__Your task__. Output each record below exactly, and include all of them.

__Data shown__.
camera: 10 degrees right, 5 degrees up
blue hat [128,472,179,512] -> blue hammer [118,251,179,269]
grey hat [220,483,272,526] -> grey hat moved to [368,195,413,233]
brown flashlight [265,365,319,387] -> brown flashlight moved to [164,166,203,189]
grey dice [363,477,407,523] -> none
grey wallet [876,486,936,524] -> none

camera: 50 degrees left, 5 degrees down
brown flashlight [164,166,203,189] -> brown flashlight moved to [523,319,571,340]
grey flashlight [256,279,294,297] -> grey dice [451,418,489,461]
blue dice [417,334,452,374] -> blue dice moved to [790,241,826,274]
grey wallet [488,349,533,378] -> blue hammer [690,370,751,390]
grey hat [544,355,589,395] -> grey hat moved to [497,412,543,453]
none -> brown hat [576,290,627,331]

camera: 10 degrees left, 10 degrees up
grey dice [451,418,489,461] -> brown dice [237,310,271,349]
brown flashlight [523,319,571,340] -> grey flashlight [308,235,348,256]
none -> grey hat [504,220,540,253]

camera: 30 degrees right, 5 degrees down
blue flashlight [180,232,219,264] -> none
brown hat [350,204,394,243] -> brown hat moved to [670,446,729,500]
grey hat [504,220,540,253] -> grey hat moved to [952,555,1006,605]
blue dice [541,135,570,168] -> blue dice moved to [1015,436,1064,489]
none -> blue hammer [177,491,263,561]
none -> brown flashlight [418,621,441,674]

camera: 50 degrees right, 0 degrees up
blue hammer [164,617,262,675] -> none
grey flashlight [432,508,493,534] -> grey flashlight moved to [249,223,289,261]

__Output of the exercise__.
camera: 10 degrees right, 5 degrees up
blue hat [128,472,179,512] -> blue hammer [118,251,179,269]
grey hat [220,483,272,526] -> grey hat moved to [368,195,413,233]
brown flashlight [265,365,319,387] -> brown flashlight moved to [164,166,203,189]
grey dice [363,477,407,523] -> none
grey wallet [876,486,936,524] -> none

camera: 50 degrees left, 5 degrees down
brown flashlight [164,166,203,189] -> brown flashlight moved to [523,319,571,340]
grey flashlight [256,279,294,297] -> grey dice [451,418,489,461]
blue dice [417,334,452,374] -> blue dice moved to [790,241,826,274]
grey wallet [488,349,533,378] -> blue hammer [690,370,751,390]
grey hat [544,355,589,395] -> grey hat moved to [497,412,543,453]
none -> brown hat [576,290,627,331]

camera: 10 degrees left, 10 degrees up
grey dice [451,418,489,461] -> brown dice [237,310,271,349]
brown flashlight [523,319,571,340] -> grey flashlight [308,235,348,256]
none -> grey hat [504,220,540,253]

camera: 30 degrees right, 5 degrees down
blue flashlight [180,232,219,264] -> none
brown hat [350,204,394,243] -> brown hat moved to [670,446,729,500]
grey hat [504,220,540,253] -> grey hat moved to [952,555,1006,605]
blue dice [541,135,570,168] -> blue dice moved to [1015,436,1064,489]
none -> blue hammer [177,491,263,561]
none -> brown flashlight [418,621,441,674]

camera: 50 degrees right, 0 degrees up
blue hammer [164,617,262,675] -> none
grey flashlight [432,508,493,534] -> grey flashlight moved to [249,223,289,261]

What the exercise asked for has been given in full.